BRIEF ->
State how many lines of the data below hold the string "star", giving nothing but the number.

THE INPUT: Begin

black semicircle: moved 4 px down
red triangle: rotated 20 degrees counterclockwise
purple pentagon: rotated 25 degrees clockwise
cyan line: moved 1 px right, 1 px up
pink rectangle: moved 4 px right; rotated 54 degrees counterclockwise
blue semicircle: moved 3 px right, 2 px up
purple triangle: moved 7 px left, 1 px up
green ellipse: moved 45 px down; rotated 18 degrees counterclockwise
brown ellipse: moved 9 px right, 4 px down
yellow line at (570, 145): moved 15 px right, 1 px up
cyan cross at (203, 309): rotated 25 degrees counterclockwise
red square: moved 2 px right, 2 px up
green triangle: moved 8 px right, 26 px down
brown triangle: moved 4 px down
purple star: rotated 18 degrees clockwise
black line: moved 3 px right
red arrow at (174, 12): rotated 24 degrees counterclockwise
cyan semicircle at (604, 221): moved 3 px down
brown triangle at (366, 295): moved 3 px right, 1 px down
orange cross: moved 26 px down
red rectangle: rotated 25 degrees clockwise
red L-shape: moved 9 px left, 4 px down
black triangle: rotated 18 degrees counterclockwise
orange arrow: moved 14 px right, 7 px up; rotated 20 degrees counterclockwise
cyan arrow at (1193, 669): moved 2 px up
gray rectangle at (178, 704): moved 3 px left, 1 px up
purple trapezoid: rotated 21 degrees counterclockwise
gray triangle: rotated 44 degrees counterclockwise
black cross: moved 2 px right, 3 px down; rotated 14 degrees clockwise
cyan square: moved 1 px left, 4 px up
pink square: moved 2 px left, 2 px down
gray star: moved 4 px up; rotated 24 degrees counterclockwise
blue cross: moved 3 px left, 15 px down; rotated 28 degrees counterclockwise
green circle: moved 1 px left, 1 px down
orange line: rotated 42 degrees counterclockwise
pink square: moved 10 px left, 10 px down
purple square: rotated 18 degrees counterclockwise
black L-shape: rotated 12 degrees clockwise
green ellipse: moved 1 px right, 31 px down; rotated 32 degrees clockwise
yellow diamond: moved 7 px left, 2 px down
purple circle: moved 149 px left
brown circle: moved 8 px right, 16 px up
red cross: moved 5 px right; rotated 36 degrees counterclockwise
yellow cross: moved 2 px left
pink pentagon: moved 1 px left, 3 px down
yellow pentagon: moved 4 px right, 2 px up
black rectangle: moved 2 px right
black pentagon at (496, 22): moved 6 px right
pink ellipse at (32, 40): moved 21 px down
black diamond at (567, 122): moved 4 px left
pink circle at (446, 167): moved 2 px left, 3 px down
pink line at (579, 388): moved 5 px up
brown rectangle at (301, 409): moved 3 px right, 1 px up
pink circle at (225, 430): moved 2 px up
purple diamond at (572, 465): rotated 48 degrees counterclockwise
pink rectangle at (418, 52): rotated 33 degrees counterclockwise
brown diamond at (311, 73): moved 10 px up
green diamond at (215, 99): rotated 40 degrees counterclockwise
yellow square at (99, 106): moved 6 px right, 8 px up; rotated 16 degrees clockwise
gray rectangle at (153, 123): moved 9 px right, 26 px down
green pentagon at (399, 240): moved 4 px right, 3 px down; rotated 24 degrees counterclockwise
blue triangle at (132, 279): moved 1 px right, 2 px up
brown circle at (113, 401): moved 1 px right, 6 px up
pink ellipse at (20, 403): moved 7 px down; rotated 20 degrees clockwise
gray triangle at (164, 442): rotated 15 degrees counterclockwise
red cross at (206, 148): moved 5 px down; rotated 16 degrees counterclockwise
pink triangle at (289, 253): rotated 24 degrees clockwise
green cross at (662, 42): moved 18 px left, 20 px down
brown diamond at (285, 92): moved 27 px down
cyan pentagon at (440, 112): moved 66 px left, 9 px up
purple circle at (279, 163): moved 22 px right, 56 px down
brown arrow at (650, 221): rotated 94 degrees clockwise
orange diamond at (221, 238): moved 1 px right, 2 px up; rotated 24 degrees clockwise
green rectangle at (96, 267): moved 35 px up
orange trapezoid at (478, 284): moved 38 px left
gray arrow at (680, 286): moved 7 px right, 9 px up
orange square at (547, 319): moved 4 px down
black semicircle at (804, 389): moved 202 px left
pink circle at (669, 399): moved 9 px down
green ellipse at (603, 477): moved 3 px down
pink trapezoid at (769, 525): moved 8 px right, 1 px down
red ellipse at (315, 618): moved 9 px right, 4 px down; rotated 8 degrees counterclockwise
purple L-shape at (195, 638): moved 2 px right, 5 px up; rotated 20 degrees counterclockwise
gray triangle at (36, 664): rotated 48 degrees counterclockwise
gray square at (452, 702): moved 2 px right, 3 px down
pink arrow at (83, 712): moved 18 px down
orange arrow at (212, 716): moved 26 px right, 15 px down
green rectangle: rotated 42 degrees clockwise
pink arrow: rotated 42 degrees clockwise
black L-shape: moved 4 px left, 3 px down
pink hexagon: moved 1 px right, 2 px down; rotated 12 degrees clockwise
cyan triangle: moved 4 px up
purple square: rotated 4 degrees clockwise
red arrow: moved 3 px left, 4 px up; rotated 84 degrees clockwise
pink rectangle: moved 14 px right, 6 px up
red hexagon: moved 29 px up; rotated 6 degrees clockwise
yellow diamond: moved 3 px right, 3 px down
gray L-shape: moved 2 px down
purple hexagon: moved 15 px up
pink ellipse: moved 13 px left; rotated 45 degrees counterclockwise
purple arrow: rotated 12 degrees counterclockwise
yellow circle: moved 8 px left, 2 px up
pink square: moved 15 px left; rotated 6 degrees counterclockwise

THE INPUT: End

WRITTEN ANSWER ->
2